Data provided>

***

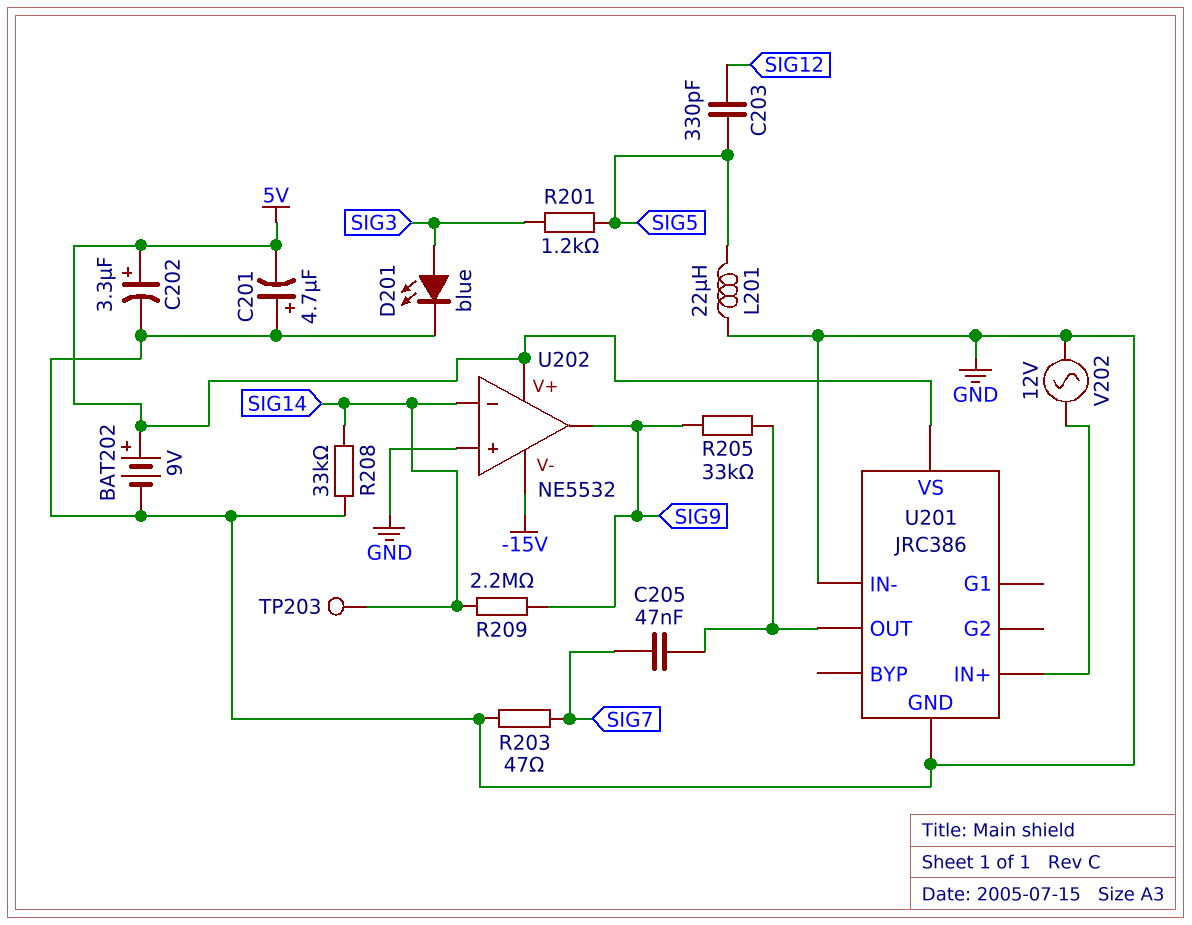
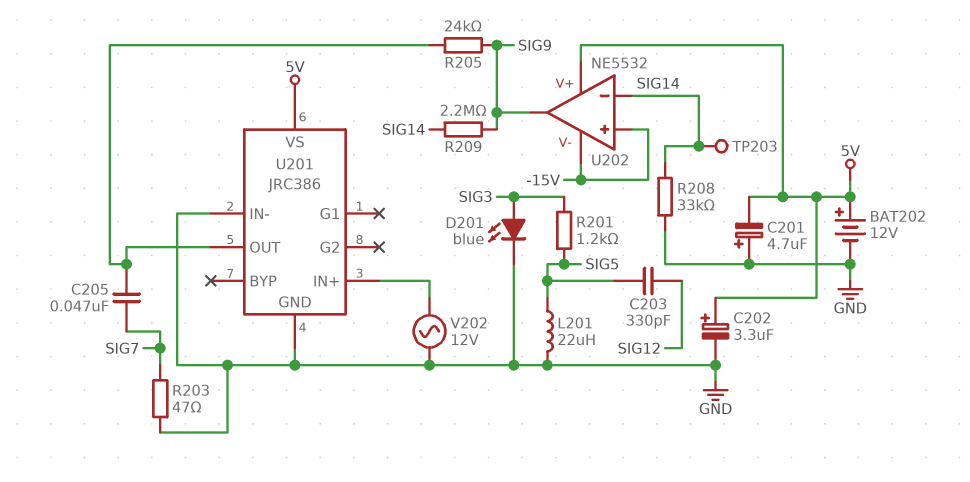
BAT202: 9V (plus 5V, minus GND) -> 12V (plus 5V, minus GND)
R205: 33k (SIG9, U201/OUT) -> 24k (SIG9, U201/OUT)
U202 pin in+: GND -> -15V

***

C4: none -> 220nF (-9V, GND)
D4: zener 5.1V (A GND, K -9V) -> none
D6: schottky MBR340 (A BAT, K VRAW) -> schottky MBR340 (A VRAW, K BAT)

***

Each line above from the one with "BAT202: 9V (plus" up to and including the one with "U202 pin in+: GND -> -15V" must be set down exactly, and no line outside that span may appear.

Exercise answer>
BAT202: 9V (plus 5V, minus GND) -> 12V (plus 5V, minus GND)
R205: 33k (SIG9, U201/OUT) -> 24k (SIG9, U201/OUT)
U202 pin in+: GND -> -15V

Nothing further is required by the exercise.